What to work on ::
Every entry must be repeated exactly in the answer.

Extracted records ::

· · ·

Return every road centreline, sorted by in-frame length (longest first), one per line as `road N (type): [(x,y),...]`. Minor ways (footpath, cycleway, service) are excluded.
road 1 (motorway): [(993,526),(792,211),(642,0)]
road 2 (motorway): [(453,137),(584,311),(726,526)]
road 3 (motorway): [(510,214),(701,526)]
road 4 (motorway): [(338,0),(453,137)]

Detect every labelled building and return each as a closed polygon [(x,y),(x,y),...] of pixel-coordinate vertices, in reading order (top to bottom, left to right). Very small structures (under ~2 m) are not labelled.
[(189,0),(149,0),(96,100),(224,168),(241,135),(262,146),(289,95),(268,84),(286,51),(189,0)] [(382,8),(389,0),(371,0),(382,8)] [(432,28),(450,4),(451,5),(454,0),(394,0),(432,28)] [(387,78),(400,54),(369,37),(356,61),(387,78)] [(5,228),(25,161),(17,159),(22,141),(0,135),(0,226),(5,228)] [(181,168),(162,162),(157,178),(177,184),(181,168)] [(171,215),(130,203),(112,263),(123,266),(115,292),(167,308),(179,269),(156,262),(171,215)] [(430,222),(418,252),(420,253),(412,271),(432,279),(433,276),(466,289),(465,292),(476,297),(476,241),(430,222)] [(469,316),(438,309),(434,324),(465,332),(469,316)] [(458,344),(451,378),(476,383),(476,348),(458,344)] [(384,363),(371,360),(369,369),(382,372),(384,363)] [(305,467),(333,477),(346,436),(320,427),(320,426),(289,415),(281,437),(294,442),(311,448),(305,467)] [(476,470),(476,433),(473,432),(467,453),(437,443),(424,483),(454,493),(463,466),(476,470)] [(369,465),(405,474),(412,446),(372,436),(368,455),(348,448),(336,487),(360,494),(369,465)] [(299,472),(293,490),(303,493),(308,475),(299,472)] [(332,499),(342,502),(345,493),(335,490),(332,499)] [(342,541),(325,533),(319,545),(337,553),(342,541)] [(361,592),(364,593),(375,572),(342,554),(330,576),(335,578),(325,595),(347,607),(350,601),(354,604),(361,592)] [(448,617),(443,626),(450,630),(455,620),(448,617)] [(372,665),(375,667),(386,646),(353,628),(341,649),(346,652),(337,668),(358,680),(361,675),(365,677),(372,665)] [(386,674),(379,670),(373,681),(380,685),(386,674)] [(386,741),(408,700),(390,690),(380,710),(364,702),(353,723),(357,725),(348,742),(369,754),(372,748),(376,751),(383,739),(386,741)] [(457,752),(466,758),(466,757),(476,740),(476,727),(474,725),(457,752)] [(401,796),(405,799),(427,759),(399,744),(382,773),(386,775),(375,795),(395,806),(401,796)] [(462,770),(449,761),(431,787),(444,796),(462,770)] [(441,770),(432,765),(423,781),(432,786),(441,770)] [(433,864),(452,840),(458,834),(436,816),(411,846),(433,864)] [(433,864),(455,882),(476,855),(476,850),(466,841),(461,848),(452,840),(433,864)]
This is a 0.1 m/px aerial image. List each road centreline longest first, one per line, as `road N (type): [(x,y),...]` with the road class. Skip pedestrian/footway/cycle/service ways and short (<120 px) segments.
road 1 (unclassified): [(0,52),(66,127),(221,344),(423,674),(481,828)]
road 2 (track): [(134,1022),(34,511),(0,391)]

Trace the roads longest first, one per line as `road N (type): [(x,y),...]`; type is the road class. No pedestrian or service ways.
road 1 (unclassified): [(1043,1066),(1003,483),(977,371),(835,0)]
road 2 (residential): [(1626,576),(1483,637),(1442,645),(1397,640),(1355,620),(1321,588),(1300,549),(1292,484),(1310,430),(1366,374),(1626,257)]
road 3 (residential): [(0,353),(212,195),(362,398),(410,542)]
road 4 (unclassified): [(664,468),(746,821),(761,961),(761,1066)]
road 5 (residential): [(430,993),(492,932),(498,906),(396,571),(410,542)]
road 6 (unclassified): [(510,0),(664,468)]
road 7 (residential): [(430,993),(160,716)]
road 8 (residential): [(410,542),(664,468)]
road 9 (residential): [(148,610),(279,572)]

· · ·

Response to the task ::
Return every road centreline, sorted by in-frame length (longest first), one per line as `road N (type): [(x,y),...]`. Minor ways (footpath, cycleway, service) are excluded.
road 1 (motorway): [(993,526),(792,211),(642,0)]
road 2 (motorway): [(453,137),(584,311),(726,526)]
road 3 (motorway): [(510,214),(701,526)]
road 4 (motorway): [(338,0),(453,137)]

Detect every labelled building and return each as a closed polygon [(x,y),(x,y),...] of pixel-coordinate vertices, in reading order (top to bottom, left to right). Very small structures (under ~2 m) are not labelled.
[(189,0),(149,0),(96,100),(224,168),(241,135),(262,146),(289,95),(268,84),(286,51),(189,0)] [(382,8),(389,0),(371,0),(382,8)] [(432,28),(450,4),(451,5),(454,0),(394,0),(432,28)] [(387,78),(400,54),(369,37),(356,61),(387,78)] [(5,228),(25,161),(17,159),(22,141),(0,135),(0,226),(5,228)] [(181,168),(162,162),(157,178),(177,184),(181,168)] [(171,215),(130,203),(112,263),(123,266),(115,292),(167,308),(179,269),(156,262),(171,215)] [(430,222),(418,252),(420,253),(412,271),(432,279),(433,276),(466,289),(465,292),(476,297),(476,241),(430,222)] [(469,316),(438,309),(434,324),(465,332),(469,316)] [(458,344),(451,378),(476,383),(476,348),(458,344)] [(384,363),(371,360),(369,369),(382,372),(384,363)] [(305,467),(333,477),(346,436),(320,427),(320,426),(289,415),(281,437),(294,442),(311,448),(305,467)] [(476,470),(476,433),(473,432),(467,453),(437,443),(424,483),(454,493),(463,466),(476,470)] [(369,465),(405,474),(412,446),(372,436),(368,455),(348,448),(336,487),(360,494),(369,465)] [(299,472),(293,490),(303,493),(308,475),(299,472)] [(332,499),(342,502),(345,493),(335,490),(332,499)] [(342,541),(325,533),(319,545),(337,553),(342,541)] [(361,592),(364,593),(375,572),(342,554),(330,576),(335,578),(325,595),(347,607),(350,601),(354,604),(361,592)] [(448,617),(443,626),(450,630),(455,620),(448,617)] [(372,665),(375,667),(386,646),(353,628),(341,649),(346,652),(337,668),(358,680),(361,675),(365,677),(372,665)] [(386,674),(379,670),(373,681),(380,685),(386,674)] [(386,741),(408,700),(390,690),(380,710),(364,702),(353,723),(357,725),(348,742),(369,754),(372,748),(376,751),(383,739),(386,741)] [(457,752),(466,758),(466,757),(476,740),(476,727),(474,725),(457,752)] [(401,796),(405,799),(427,759),(399,744),(382,773),(386,775),(375,795),(395,806),(401,796)] [(462,770),(449,761),(431,787),(444,796),(462,770)] [(441,770),(432,765),(423,781),(432,786),(441,770)] [(433,864),(452,840),(458,834),(436,816),(411,846),(433,864)] [(433,864),(455,882),(476,855),(476,850),(466,841),(461,848),(452,840),(433,864)]
This is a 0.1 m/px aerial image. List each road centreline longest first, one per line, as `road N (type): [(x,y),...]` with the road class. Skip pedestrian/footway/cycle/service ways and short (<120 px) segments.
road 1 (unclassified): [(0,52),(66,127),(221,344),(423,674),(481,828)]
road 2 (track): [(134,1022),(34,511),(0,391)]

Trace the roads longest first, one per line as `road N (type): [(x,y),...]`; type is the road class. No pedestrian or service ways.
road 1 (unclassified): [(1043,1066),(1003,483),(977,371),(835,0)]
road 2 (residential): [(1626,576),(1483,637),(1442,645),(1397,640),(1355,620),(1321,588),(1300,549),(1292,484),(1310,430),(1366,374),(1626,257)]
road 3 (residential): [(0,353),(212,195),(362,398),(410,542)]
road 4 (unclassified): [(664,468),(746,821),(761,961),(761,1066)]
road 5 (residential): [(430,993),(492,932),(498,906),(396,571),(410,542)]
road 6 (unclassified): [(510,0),(664,468)]
road 7 (residential): [(430,993),(160,716)]
road 8 (residential): [(410,542),(664,468)]
road 9 (residential): [(148,610),(279,572)]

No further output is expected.